Problem:
Output verbatim the line with "sub-10 m fragments." together with every line beneath it, ending at the last line of the entries.

[Collected data entries]
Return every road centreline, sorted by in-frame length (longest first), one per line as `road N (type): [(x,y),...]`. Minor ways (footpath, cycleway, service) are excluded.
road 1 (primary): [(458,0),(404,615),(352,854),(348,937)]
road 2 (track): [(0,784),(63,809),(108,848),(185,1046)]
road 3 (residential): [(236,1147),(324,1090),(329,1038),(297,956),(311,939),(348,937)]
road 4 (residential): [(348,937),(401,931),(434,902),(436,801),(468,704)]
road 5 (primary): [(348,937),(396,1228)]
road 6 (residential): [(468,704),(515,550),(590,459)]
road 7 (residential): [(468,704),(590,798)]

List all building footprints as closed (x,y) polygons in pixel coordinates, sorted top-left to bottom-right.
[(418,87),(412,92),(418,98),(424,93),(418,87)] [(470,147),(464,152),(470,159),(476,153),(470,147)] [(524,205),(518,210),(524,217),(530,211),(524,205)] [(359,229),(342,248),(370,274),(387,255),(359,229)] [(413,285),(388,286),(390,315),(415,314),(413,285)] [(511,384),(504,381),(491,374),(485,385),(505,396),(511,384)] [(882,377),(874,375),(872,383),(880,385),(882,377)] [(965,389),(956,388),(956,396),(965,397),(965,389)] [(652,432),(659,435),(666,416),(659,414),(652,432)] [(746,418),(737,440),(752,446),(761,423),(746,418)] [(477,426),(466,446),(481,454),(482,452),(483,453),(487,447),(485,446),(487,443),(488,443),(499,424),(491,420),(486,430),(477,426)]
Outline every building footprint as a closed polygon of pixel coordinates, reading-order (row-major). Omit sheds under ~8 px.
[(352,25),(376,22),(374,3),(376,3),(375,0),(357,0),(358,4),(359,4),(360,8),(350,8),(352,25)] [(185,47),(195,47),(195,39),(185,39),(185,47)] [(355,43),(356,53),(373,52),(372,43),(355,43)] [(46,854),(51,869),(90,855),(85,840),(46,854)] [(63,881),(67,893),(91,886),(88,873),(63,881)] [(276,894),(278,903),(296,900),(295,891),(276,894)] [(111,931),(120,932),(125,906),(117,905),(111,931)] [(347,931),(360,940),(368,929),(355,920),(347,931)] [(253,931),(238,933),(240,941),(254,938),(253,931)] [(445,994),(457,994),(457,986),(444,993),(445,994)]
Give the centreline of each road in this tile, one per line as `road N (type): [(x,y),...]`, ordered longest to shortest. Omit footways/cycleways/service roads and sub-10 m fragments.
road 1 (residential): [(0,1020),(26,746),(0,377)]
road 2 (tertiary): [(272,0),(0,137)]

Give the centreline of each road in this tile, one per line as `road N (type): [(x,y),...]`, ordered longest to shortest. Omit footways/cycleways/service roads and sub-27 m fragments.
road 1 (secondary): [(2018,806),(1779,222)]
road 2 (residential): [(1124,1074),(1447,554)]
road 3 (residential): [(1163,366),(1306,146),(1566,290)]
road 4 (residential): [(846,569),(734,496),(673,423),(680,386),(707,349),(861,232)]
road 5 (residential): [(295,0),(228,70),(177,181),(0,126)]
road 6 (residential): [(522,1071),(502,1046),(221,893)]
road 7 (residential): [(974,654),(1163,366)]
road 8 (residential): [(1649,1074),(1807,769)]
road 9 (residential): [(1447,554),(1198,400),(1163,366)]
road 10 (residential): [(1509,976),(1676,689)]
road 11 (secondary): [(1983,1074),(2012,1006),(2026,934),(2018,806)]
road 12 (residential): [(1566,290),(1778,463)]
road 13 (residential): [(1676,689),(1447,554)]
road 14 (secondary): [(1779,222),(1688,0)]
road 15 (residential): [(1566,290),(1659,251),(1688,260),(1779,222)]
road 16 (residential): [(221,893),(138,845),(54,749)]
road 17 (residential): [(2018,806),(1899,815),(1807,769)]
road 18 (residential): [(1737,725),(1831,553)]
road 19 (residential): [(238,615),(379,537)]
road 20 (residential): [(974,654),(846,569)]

Exercise answer:
Give the centreline of each road in this tile, one per line as `road N (type): [(x,y),...]`, ordered longest to shortest. Omit footways/cycleways/service roads and sub-10 m fragments.
road 1 (residential): [(0,1020),(26,746),(0,377)]
road 2 (tertiary): [(272,0),(0,137)]

Give the centreline of each road in this tile, one per line as `road N (type): [(x,y),...]`, ordered longest to shortest. Omit footways/cycleways/service roads and sub-27 m fragments.
road 1 (secondary): [(2018,806),(1779,222)]
road 2 (residential): [(1124,1074),(1447,554)]
road 3 (residential): [(1163,366),(1306,146),(1566,290)]
road 4 (residential): [(846,569),(734,496),(673,423),(680,386),(707,349),(861,232)]
road 5 (residential): [(295,0),(228,70),(177,181),(0,126)]
road 6 (residential): [(522,1071),(502,1046),(221,893)]
road 7 (residential): [(974,654),(1163,366)]
road 8 (residential): [(1649,1074),(1807,769)]
road 9 (residential): [(1447,554),(1198,400),(1163,366)]
road 10 (residential): [(1509,976),(1676,689)]
road 11 (secondary): [(1983,1074),(2012,1006),(2026,934),(2018,806)]
road 12 (residential): [(1566,290),(1778,463)]
road 13 (residential): [(1676,689),(1447,554)]
road 14 (secondary): [(1779,222),(1688,0)]
road 15 (residential): [(1566,290),(1659,251),(1688,260),(1779,222)]
road 16 (residential): [(221,893),(138,845),(54,749)]
road 17 (residential): [(2018,806),(1899,815),(1807,769)]
road 18 (residential): [(1737,725),(1831,553)]
road 19 (residential): [(238,615),(379,537)]
road 20 (residential): [(974,654),(846,569)]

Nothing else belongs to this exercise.